Exercise material:
+-------+

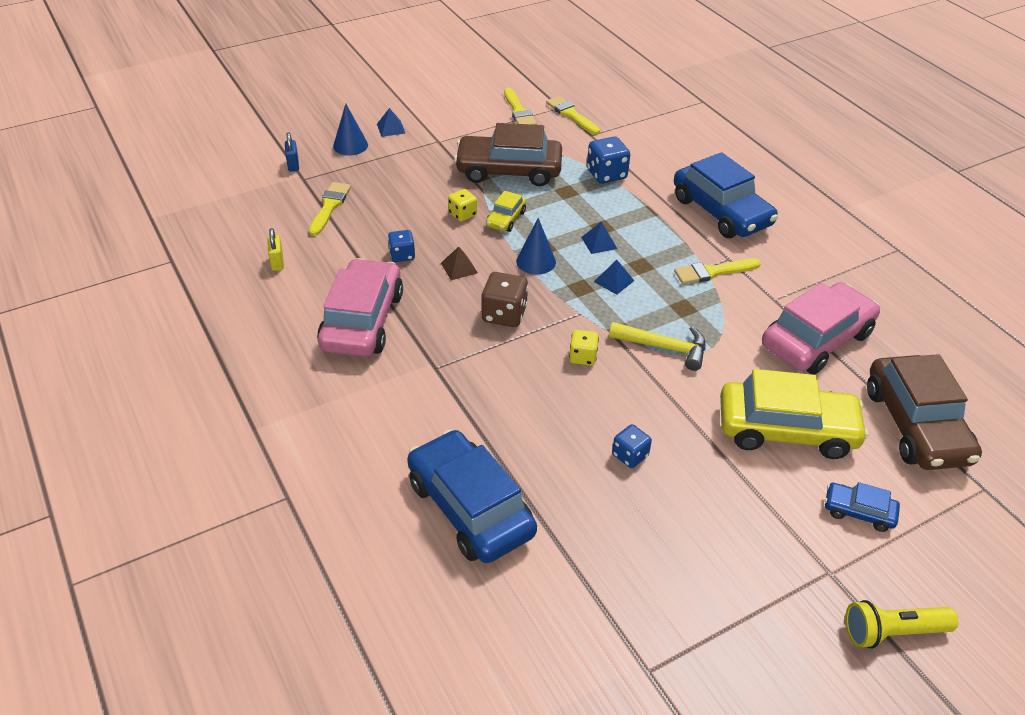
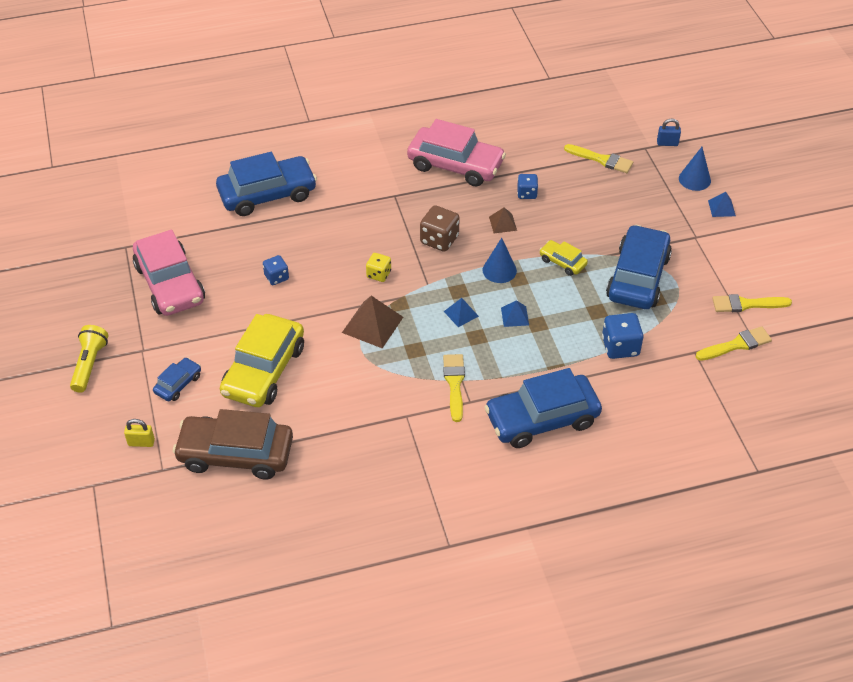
camera: 105 degrees right, 5 degrees up
yellow padlock [267,228,284,271] -> yellow padlock moved to [124,419,155,447]
yellow dice [448,189,477,222] -> none
brown car [454,123,562,186] -> blue car [606,225,672,309]
yellow hammer [609,322,706,371] -> brown pyramid [342,296,403,348]
pink car [762,282,880,374] -> pink car moved to [133,230,205,316]

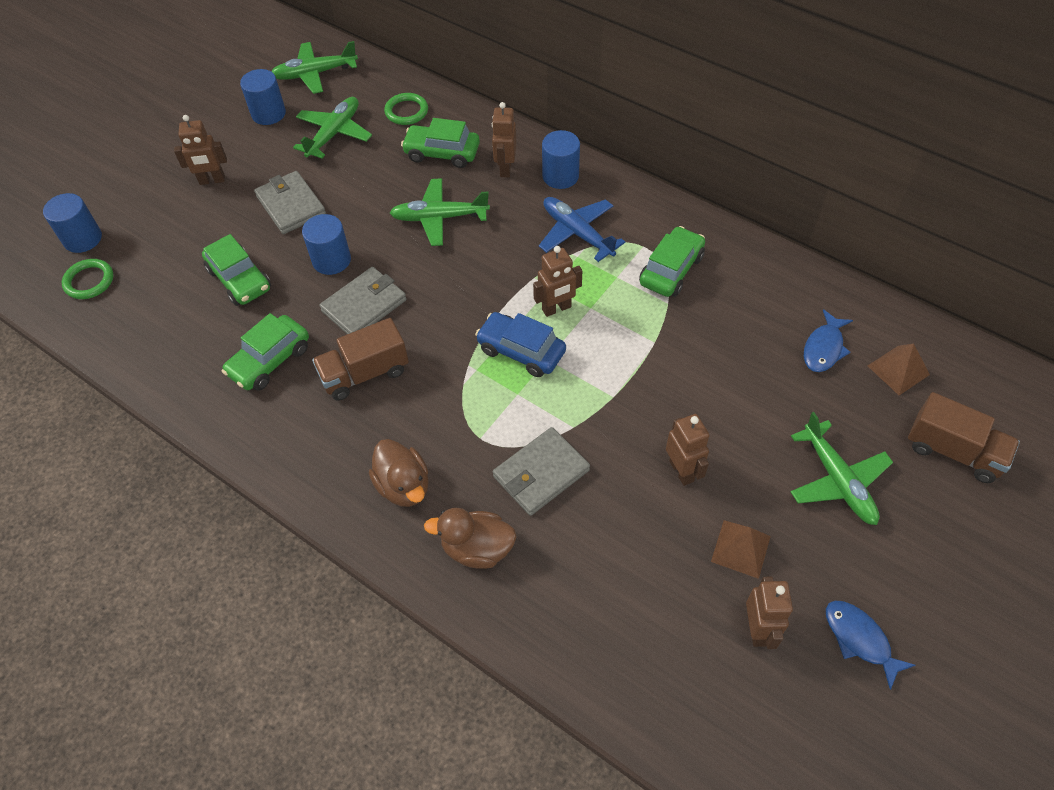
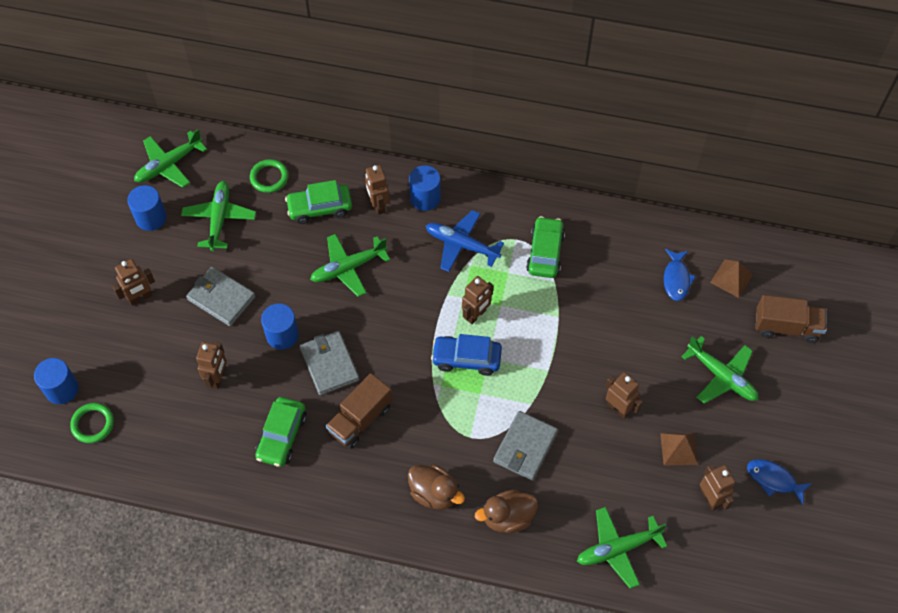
camera: 25 degrees left, 5 degrees up
green car [202,234,271,306] -> brown robot [196,342,227,389]
grey wallet [319,267,406,334] -> grey wallet turned 45 degrees counterclockwise [300,331,359,395]
none -> green plane [577,507,667,588]

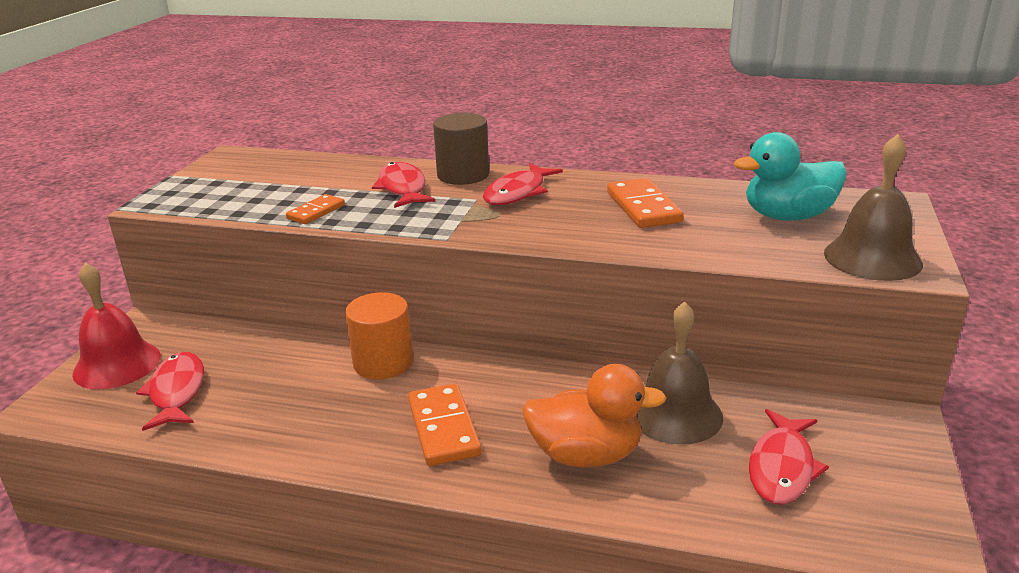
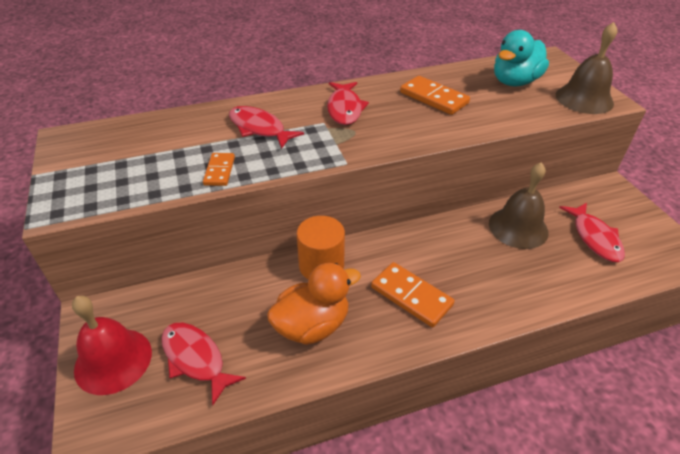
camera: 35 degrees left, 15 degrees up
brown cylinder [433,113,489,185] -> none
orange duck [522,364,667,468] -> orange duck moved to [267,263,361,345]

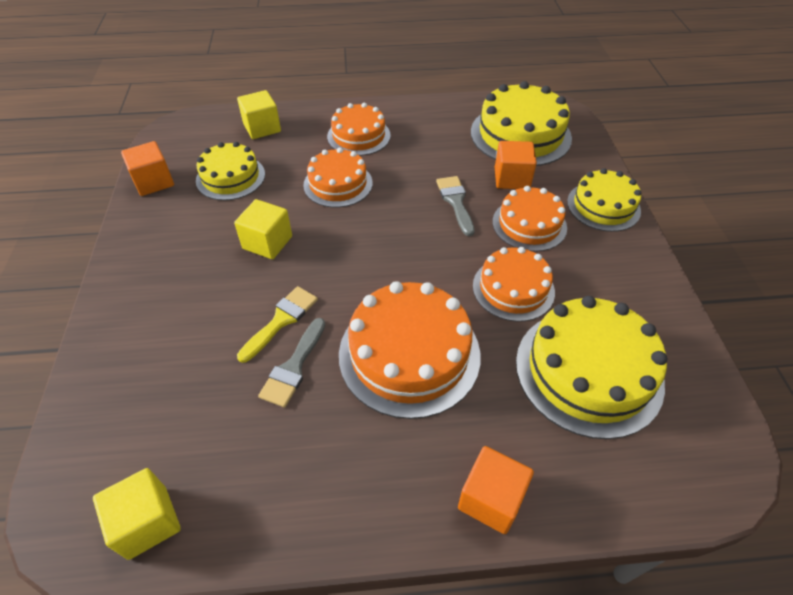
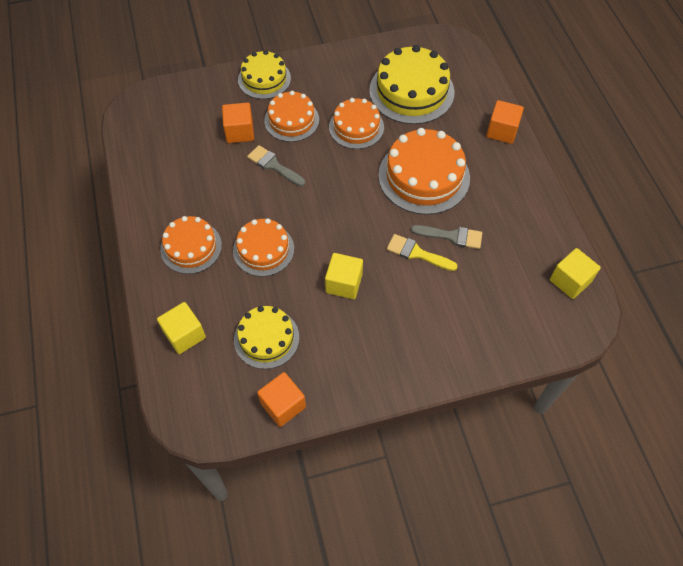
camera: 100 degrees left, 10 degrees up
grey brush [436,176,475,236] -> grey brush turned 60 degrees clockwise [247,145,305,186]
yellow cake [471,81,572,166] -> none

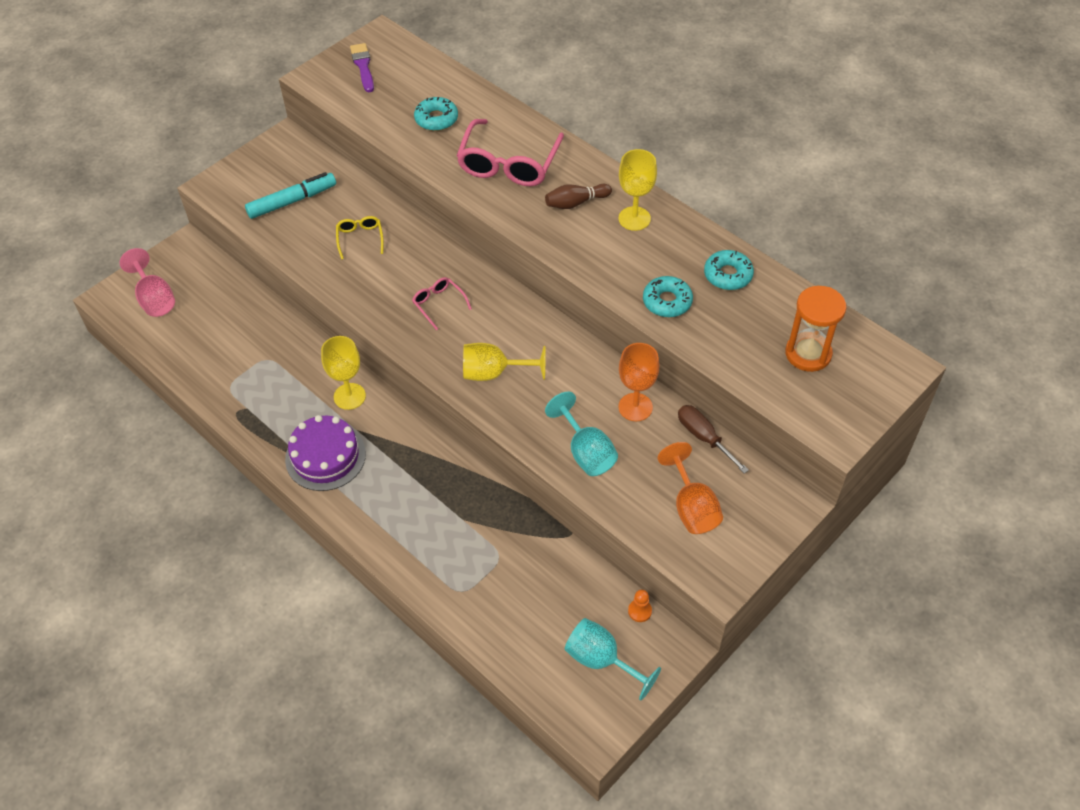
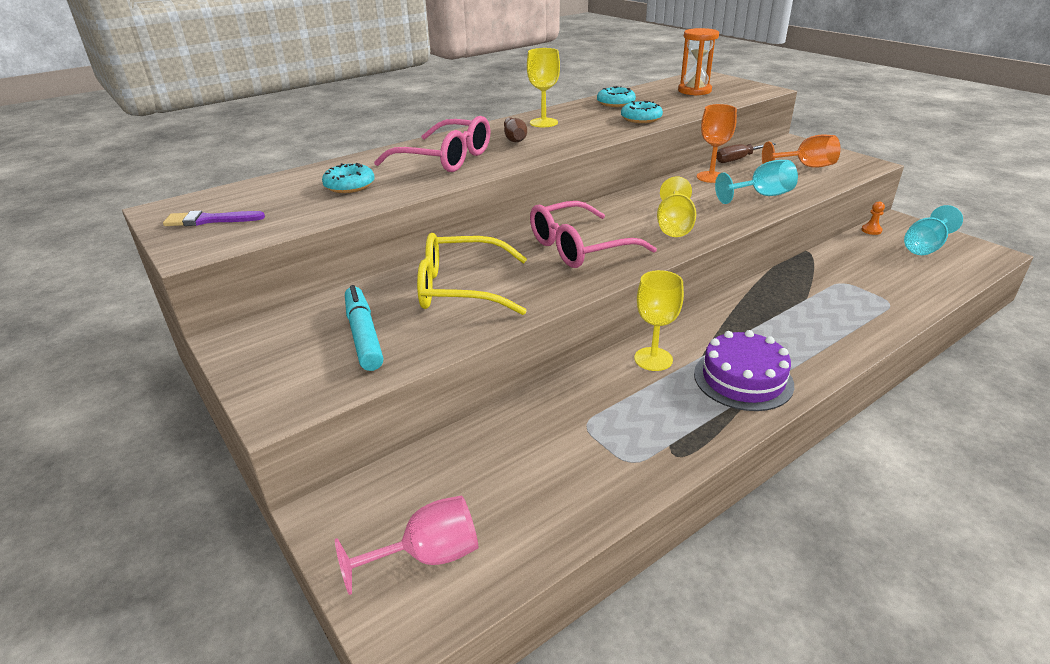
camera: 80 degrees left, 20 degrees down
yellow glasses [336,216,384,259] -> yellow glasses [417,233,527,315], size x2.05
pink glasses [412,277,472,330] -> pink glasses [530,201,657,268], size x2.05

+-------+

What is needed: Reproduce every entry above exactly, and omit the pictures.

Written response:
camera: 105 degrees right, 5 degrees up
yellow padlock [267,228,284,271] -> yellow padlock moved to [124,419,155,447]
yellow dice [448,189,477,222] -> none
brown car [454,123,562,186] -> blue car [606,225,672,309]
yellow hammer [609,322,706,371] -> brown pyramid [342,296,403,348]
pink car [762,282,880,374] -> pink car moved to [133,230,205,316]

camera: 25 degrees left, 5 degrees up
green car [202,234,271,306] -> brown robot [196,342,227,389]
grey wallet [319,267,406,334] -> grey wallet turned 45 degrees counterclockwise [300,331,359,395]
none -> green plane [577,507,667,588]

camera: 35 degrees left, 15 degrees up
brown cylinder [433,113,489,185] -> none
orange duck [522,364,667,468] -> orange duck moved to [267,263,361,345]

camera: 100 degrees left, 10 degrees up
grey brush [436,176,475,236] -> grey brush turned 60 degrees clockwise [247,145,305,186]
yellow cake [471,81,572,166] -> none

camera: 80 degrees left, 20 degrees down
yellow glasses [336,216,384,259] -> yellow glasses [417,233,527,315], size x2.05
pink glasses [412,277,472,330] -> pink glasses [530,201,657,268], size x2.05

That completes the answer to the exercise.